[Source material Boundary: Start]

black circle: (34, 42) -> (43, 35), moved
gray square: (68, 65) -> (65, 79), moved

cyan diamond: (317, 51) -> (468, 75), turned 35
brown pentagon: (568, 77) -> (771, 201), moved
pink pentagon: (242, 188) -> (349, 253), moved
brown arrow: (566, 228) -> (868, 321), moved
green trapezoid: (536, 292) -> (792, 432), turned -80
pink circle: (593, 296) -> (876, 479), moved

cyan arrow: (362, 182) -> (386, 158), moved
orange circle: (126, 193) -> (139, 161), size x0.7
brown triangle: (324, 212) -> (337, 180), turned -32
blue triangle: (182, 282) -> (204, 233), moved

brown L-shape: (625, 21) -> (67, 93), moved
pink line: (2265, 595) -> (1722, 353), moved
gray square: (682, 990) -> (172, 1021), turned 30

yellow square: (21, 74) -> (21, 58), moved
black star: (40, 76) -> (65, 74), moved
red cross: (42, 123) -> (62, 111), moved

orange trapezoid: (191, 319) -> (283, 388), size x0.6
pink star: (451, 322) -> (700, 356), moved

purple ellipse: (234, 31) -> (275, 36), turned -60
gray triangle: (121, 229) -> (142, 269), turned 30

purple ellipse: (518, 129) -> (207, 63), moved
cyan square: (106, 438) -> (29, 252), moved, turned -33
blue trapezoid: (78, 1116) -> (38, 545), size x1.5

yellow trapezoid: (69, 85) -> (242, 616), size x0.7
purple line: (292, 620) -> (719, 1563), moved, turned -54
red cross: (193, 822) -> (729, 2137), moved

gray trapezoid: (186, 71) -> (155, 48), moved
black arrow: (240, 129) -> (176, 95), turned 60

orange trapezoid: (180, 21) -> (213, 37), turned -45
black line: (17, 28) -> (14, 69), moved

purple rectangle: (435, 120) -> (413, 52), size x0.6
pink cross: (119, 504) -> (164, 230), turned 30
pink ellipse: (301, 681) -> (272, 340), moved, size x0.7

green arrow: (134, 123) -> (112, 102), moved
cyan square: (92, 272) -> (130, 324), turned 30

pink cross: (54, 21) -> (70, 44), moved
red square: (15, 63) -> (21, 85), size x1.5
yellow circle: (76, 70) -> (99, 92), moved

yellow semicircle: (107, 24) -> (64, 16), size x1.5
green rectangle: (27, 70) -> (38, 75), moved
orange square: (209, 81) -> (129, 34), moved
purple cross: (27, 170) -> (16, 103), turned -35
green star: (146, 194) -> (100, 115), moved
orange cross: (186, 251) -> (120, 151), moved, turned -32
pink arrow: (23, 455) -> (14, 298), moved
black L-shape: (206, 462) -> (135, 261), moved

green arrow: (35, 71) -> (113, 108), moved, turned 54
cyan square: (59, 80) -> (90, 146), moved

[Source material Boundary: End]

What you need to do =
Lines above that have "pentagon": copy each of them.

Your response =
brown pentagon: (568, 77) -> (771, 201), moved
pink pentagon: (242, 188) -> (349, 253), moved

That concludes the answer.